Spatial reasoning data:
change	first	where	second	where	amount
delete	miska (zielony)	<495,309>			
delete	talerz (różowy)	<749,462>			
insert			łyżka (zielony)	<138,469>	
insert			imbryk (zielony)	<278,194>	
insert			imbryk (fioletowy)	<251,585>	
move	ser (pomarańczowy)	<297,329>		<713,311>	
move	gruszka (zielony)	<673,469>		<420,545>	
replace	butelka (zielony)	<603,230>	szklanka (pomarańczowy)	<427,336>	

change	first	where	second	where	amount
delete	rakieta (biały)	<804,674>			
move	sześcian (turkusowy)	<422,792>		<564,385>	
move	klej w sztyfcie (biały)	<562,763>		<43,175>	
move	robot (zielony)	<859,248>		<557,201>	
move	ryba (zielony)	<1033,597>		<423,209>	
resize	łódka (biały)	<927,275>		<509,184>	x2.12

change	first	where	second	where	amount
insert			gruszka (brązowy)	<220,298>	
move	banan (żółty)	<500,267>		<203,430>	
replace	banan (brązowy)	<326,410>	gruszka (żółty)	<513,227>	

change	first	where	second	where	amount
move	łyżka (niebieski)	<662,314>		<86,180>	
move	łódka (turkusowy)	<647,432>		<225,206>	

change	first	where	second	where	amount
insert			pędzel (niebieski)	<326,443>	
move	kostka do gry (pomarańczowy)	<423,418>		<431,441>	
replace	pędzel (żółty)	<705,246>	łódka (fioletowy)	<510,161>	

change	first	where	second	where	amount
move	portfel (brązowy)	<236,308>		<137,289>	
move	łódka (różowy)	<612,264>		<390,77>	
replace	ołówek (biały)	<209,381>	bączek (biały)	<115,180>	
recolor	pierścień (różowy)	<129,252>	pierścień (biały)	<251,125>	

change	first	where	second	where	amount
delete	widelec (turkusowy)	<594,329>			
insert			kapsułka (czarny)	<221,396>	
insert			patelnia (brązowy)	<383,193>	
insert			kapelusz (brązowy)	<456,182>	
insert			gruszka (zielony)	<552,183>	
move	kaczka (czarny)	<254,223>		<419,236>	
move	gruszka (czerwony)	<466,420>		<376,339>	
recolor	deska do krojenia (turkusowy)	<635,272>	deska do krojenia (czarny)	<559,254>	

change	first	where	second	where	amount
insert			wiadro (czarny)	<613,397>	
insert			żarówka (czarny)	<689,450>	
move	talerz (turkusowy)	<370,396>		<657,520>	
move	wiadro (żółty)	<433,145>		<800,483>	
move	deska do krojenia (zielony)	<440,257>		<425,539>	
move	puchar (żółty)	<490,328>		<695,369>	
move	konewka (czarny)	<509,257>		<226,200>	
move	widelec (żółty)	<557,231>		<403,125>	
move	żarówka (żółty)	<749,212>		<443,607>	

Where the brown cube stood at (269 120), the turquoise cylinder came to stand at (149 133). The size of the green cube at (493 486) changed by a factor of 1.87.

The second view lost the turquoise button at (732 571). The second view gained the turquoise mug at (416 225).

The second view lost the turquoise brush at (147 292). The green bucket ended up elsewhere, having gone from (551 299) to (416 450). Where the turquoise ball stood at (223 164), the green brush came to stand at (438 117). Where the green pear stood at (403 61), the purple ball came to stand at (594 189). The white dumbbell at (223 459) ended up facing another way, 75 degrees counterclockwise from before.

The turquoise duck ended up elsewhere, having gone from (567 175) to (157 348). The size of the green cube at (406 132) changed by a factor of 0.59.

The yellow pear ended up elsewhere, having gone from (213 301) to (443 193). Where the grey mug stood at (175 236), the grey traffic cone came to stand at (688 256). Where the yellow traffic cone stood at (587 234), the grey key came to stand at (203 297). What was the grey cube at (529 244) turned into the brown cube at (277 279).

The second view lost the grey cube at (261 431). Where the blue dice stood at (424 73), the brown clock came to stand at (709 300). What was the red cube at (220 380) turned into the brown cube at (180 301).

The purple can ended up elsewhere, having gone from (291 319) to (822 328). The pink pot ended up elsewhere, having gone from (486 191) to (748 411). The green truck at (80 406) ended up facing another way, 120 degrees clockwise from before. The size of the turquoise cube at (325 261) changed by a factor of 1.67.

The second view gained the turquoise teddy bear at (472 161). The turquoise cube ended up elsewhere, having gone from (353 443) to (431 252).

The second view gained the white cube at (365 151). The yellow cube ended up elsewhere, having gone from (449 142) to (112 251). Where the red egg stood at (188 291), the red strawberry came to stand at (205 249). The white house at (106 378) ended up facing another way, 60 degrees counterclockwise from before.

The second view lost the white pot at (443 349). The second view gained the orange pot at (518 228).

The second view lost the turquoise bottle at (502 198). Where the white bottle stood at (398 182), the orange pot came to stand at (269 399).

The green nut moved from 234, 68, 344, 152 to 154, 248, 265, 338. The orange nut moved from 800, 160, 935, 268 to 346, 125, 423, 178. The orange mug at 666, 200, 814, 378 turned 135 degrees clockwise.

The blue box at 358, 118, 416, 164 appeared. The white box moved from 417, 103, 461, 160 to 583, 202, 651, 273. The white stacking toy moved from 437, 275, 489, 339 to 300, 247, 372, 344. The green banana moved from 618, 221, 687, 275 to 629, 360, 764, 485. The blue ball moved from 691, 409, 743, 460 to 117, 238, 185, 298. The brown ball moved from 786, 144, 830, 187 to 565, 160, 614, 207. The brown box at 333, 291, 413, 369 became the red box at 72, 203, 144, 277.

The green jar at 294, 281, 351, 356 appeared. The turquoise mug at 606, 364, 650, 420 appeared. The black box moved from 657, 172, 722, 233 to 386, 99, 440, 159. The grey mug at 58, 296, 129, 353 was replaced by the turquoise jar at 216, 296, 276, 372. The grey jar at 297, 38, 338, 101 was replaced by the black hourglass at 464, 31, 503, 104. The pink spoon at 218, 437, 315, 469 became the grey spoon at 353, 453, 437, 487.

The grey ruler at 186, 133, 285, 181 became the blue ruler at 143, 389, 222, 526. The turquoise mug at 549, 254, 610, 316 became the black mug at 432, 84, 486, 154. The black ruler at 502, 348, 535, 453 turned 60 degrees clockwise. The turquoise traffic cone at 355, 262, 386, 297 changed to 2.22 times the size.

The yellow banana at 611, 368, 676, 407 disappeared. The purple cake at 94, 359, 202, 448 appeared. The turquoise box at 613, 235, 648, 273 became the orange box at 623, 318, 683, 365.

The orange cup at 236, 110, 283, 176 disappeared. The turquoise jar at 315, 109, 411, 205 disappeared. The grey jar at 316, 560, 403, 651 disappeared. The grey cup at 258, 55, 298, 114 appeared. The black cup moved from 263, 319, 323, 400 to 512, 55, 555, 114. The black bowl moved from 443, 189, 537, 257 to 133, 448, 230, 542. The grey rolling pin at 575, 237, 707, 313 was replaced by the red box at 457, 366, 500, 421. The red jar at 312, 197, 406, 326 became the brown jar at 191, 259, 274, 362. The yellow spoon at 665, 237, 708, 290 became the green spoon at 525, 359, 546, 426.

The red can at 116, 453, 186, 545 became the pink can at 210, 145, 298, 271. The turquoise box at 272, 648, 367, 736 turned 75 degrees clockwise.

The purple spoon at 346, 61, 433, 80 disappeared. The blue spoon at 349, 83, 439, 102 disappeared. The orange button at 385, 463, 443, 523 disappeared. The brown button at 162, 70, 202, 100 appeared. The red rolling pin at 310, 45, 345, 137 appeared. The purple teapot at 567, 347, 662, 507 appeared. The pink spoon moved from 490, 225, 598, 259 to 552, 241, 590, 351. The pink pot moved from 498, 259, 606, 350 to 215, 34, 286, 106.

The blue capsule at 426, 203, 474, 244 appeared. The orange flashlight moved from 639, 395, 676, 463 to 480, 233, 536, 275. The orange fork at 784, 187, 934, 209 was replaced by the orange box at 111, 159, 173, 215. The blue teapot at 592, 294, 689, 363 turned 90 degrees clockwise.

→ Problem statement
Working from the entries above, find every line in which the word "imbryk" occurs and copy it.

→ Task output
insert			imbryk (zielony)	<278,194>	
insert			imbryk (fioletowy)	<251,585>	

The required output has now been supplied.